## Data for this task
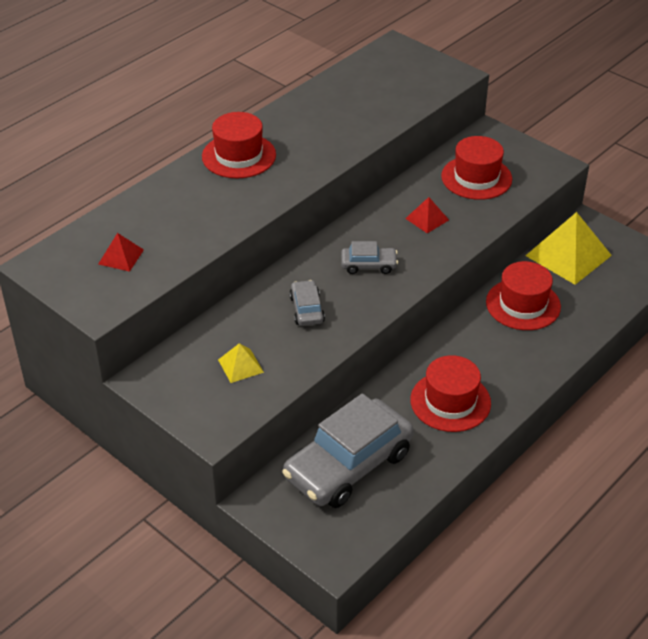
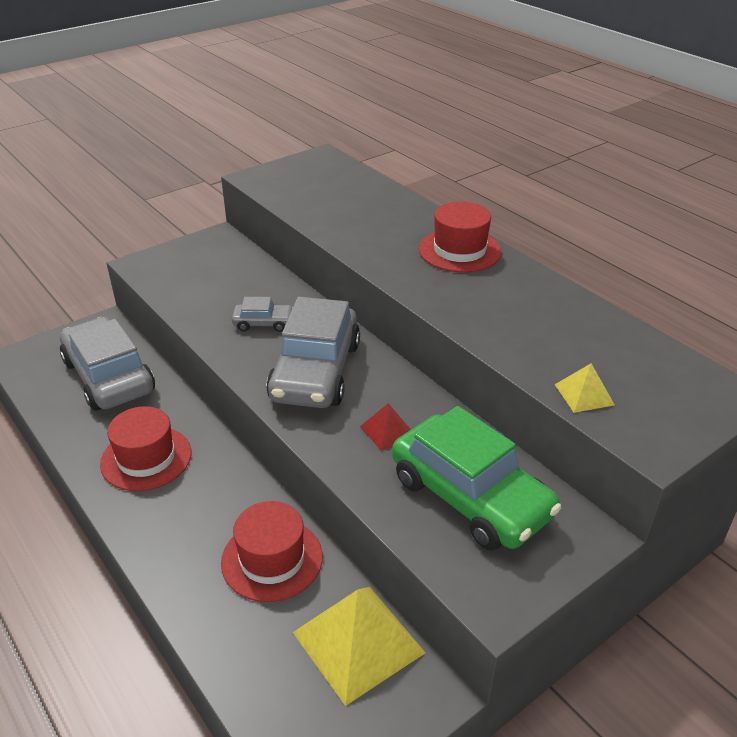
camera: 100 degrees right, 5 degrees down
(121, 257) = (318, 187): red pyramid -> none
(240, 366) = (207, 281): yellow pyramid -> yellow pyramid (584, 394)
(368, 265) = (316, 371): grey car -> grey car, size x2.19
(476, 177) = (471, 496): red hat -> green car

## Task item
What lines in the entries above include the string "pyramid"? Return each one.

## Task output
(121, 257) = (318, 187): red pyramid -> none
(240, 366) = (207, 281): yellow pyramid -> yellow pyramid (584, 394)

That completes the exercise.